练习说明.
在下列条目中找出所有含有字符串“treble”的行，并将这些行逐一照录。

所给数据.
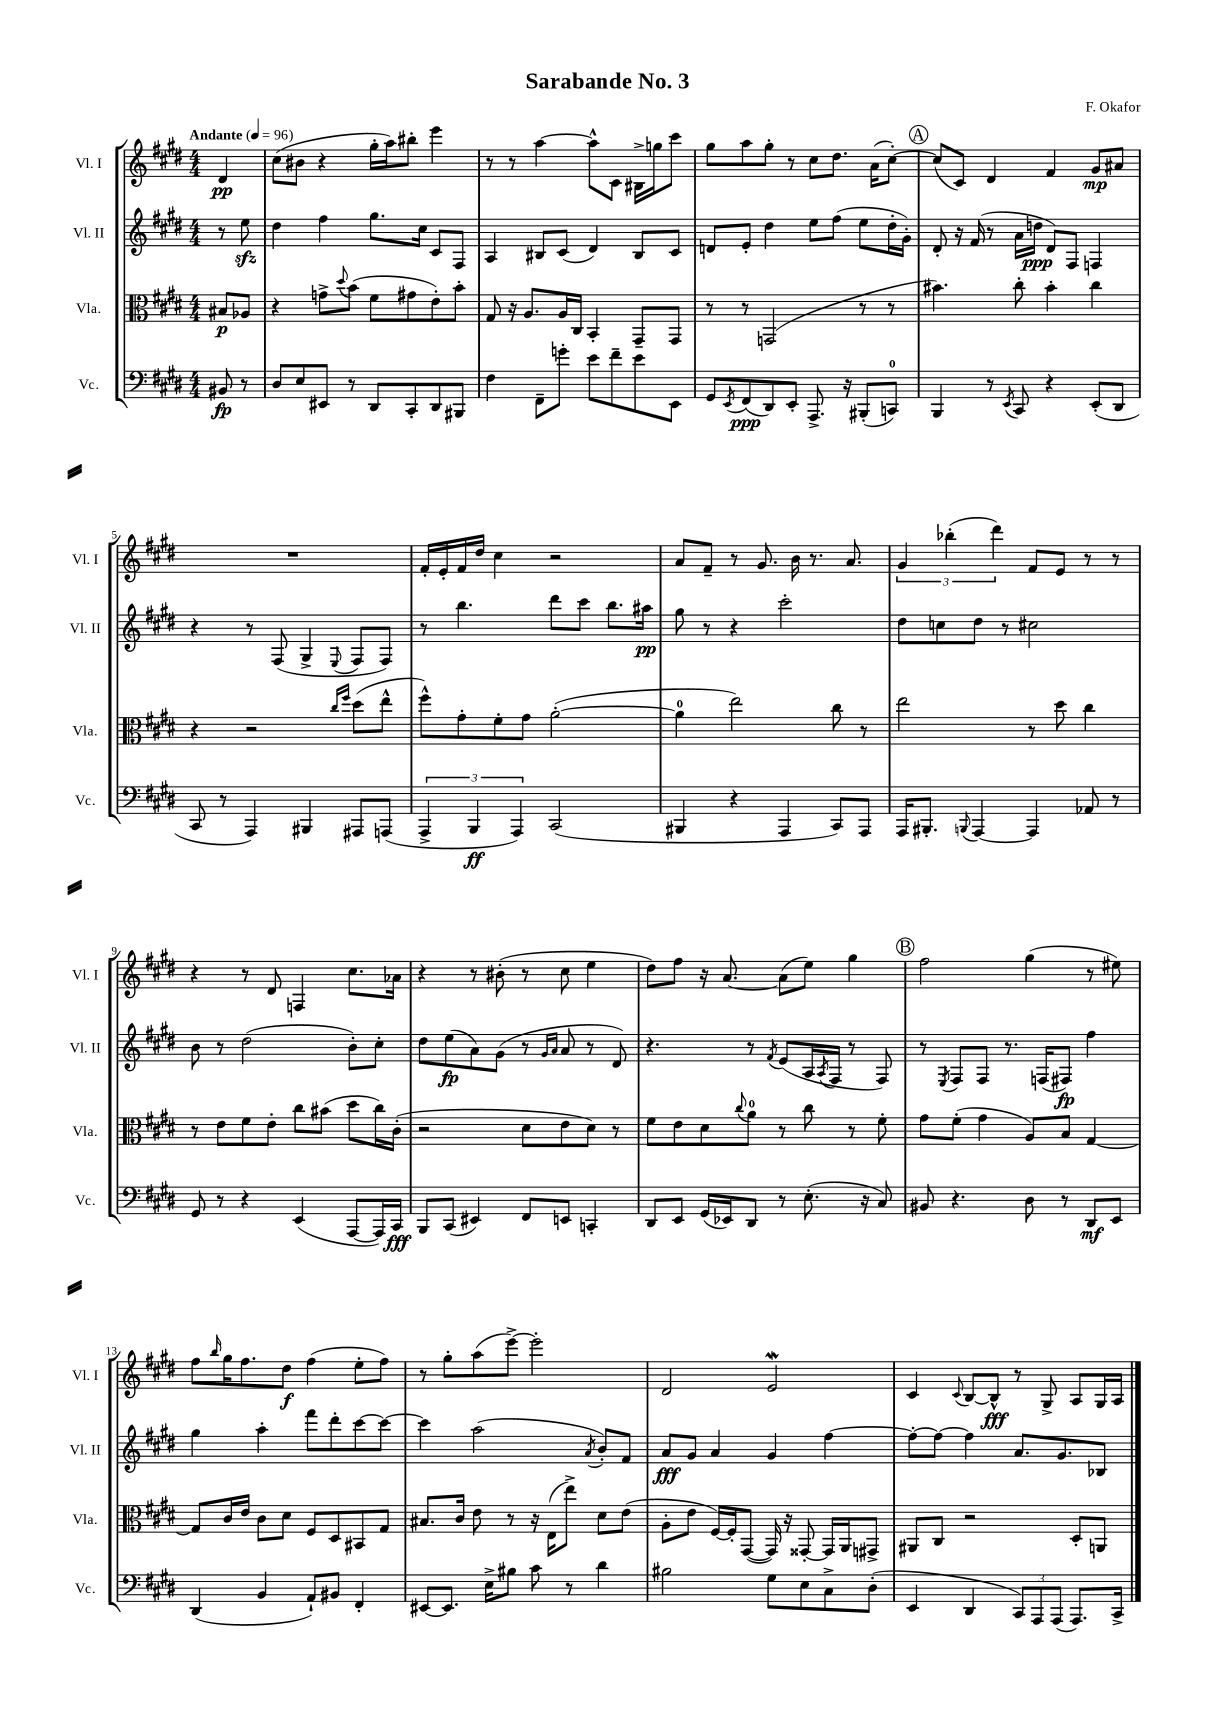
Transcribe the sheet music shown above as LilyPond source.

\header { title = "Sarabande No. 3" composer = "F. Okafor" }
<<
\new StaffGroup <<
\new Staff = "s0" \with { instrumentName = "Vl. I" shortInstrumentName = "Vl. I" } {
    \clef treble \key e \major \numericTimeSignature \time 4/4 \partial 4 \tempo "Andante" 4 = 96
    dis'4\pp |
    cis''8( bis'8 r4 gis''16-. a''16) bis''8-. e'''4 |
    r8 r8 a''4~ a''8-^ cis'8 bis16-> g''16 cis'''8 |
    gis''8 a''8 gis''8-. r8 cis''8 dis''8. a'16( cis''8~-.) |
    \mark \markup { \circle "A" } cis''8( cis'8) dis'4 fis'4 gis'8\mp ais'8 |
    R1 |
    fis'16-. e'16-. fis'16 dis''16 cis''4 r2 |
    a'8 fis'8-- r8 gis'8. b'16 r8. a'8. |
    \tuplet 3/2 { gis'4 bes''4-.( dis'''4) } fis'8 e'8 r8 r8 |
    r4 r8 dis'8 f4 cis''8. aes'16 |
    r4 r8 bis'8-.( r8 cis''8 e''4 |
    dis''8) fis''8 r16 a'8.~ a'8( e''8) gis''4 |
    \mark \markup { \circle "B" } fis''2 gis''4( r8 eis''8) |
    fis''8 \grace { b''16 } gis''16 fis''8. dis''8\f fis''4( e''8-. fis''8) |
    r8 gis''8-. a''8( e'''8~->) e'''2-. |
    dis'2 e'2\mordent |
    cis'4 \appoggiatura { cis'8 } b8~ b8-^\fff r8 gis8-> a8 gis16 a16 \bar "|." |
}
\new Staff = "s1" \with { instrumentName = "Vl. II" shortInstrumentName = "Vl. II" } {
    \clef treble \key e \major \numericTimeSignature \time 4/4 \partial 4
    r8 e''8\sfz |
    dis''4 fis''4 gis''8. cis''16 cis'8 fis8 |
    a4 bis8 cis'8( dis'4) bis8 cis'8 |
    d'8 e'8-. dis''4 e''8 fis''8( e''8 dis''16-. gis'16-.) |
    \mark \markup { \circle "A" } dis'8-. r16 fis'16( r8 a'16 d''16\ppp dis'8) fis8 f4 |
    r4 r8 fis8( gis4-> \appoggiatura { e8 } fis8 fis8) |
    r8 b''4. dis'''8 cis'''8 b''8. ais''16\pp |
    gis''8 r8 r4 cis'''2-. |
    dis''8 c''8 dis''8 r8 cis''2 |
    b'8 r8 dis''2( b'8-.) cis''8-. |
    dis''8 e''8\fp( a'8) gis'8( r8 \grace { gis'16 a'16 } a'8 r8 dis'8) |
    r4. r8 \acciaccatura { fis'8 } e'8( a16 \acciaccatura { a8 } fis16 r8 fis8) |
    \mark \markup { \circle "B" } r8 \acciaccatura { e8 } fis8 fis8 r8. f16( fis8\fp) fis''4 |
    gis''4 a''4-. fis'''8 dis'''8-. cis'''8~ cis'''8~ |
    cis'''4 a''2( \acciaccatura { a'8 } b'8-.) fis'8 |
    a'8\fff gis'8 a'4 gis'4 fis''4~ |
    fis''8~-. fis''8~ fis''4 a'8. gis'8. bes8 \bar "|." |
}
\new Staff = "s2" \with { instrumentName = "Vla." shortInstrumentName = "Vla." } {
    \clef alto \key e \major \numericTimeSignature \time 4/4 \partial 4
    bis8\p aes8 |
    r4 g'8-> \appoggiatura { dis''8 } b'8( fis'8 gis'8 e'8-.) b'8-. |
    gis8 r16 a8. a16 cis16 b,4-. gis,8-- gis,8 |
    r8 r8 g,2( r8 r8 |
    \mark \markup { \circle "A" } bis'4.) cis''8-. bis'4-. cis''4 |
    r4 r2 \grace { cis''16 fis''16 } dis''8( e''8-^ |
    fis''8-^) gis'8-. fis'8-. gis'8 a'2~-.( |
    a'4-0 e''2) cis''8 r8 |
    e''2 r8 dis''8 cis''4 |
    r8 e'8 fis'8 e'8-. cis''8 bis'8( dis''8 cis''16) cis'16-.( |
    r2 dis'8 e'8 dis'8) r8 |
    fis'8 e'8 dis'8 \appoggiatura { cis''8 } a'8-0 r8 cis''8 r8 fis'8-. |
    \mark \markup { \circle "B" } gis'8 fis'8-.( gis'4 a8) b8 gis4~ |
    gis8 cis'16 e'16 cis'8 dis'8 fis8 dis8 bis,8 gis8 |
    bis8. cis'16 e'8 r8 r16 e16( e''8->) dis'8 e'8( |
    a8-. e'8 fis16~) fis16-. gis,8~( gis,16) r16 gisis,8~-. gisis,16 a,16 gis,8-> |
    ais,8 cis8 r2 dis8-. a,8 \bar "|." |
}
\new Staff = "s3" \with { instrumentName = "Vc." shortInstrumentName = "Vc." } {
    \clef bass \key e \major \numericTimeSignature \time 4/4 \partial 4
    bis,8\fp r8 |
    dis8 e8 eis,8 r8 dis,8 cis,8-. dis,8 bis,,8 |
    fis4 fis,8-- g'8-. e'8 fis'8-- e'8 e,8 |
    gis,8 \acciaccatura { e,8 } fis,8\ppp( dis,8) e,8-. a,,8.-> r16 bis,,8-.( c,8-0) |
    \mark \markup { \circle "A" } b,,4 r8 \acciaccatura { e,8 } cis,8 r4 e,8-.( dis,8 |
    cis,8 r8 a,,4) bis,,4 ais,,8 a,,8( |
    \tuplet 3/2 { a,,4-> b,,4\ff a,,4) } cis,2( |
    bis,,4 r4 a,,4 cis,8) a,,8 |
    a,,16 bis,,8.-. \appoggiatura { b,,8 } a,,4~ a,,4 aes,8 r8 |
    gis,8 r8 r4 e,4( a,,8~ a,,16) cis,16\fff |
    b,,8 cis,8( eis,4) fis,8 e,8 c,4-. |
    dis,8 e,8 gis,16( ees,16) dis,8 r8 e8.-.( r16 cis8) |
    \mark \markup { \circle "B" } bis,8 r4. dis8 r8 dis,8\mf e,8 |
    dis,4( b,4 a,8-!) bis,8 fis,4-. |
    eis,8~ eis,8. e16-> bis8 cis'8 r8 dis'4 |
    bis2 gis8 e8 cis8-> dis8-.( |
    e,4 dis,4 \tuplet 3/2 { cis,8) a,,8 a,,8( } a,,8.) cis,16-> \bar "|." |
}
>>
>>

练习作答.
    \clef treble \key e \major \numericTimeSignature \time 4/4 \partial 4 \tempo "Andante" 4 = 96
    \clef treble \key e \major \numericTimeSignature \time 4/4 \partial 4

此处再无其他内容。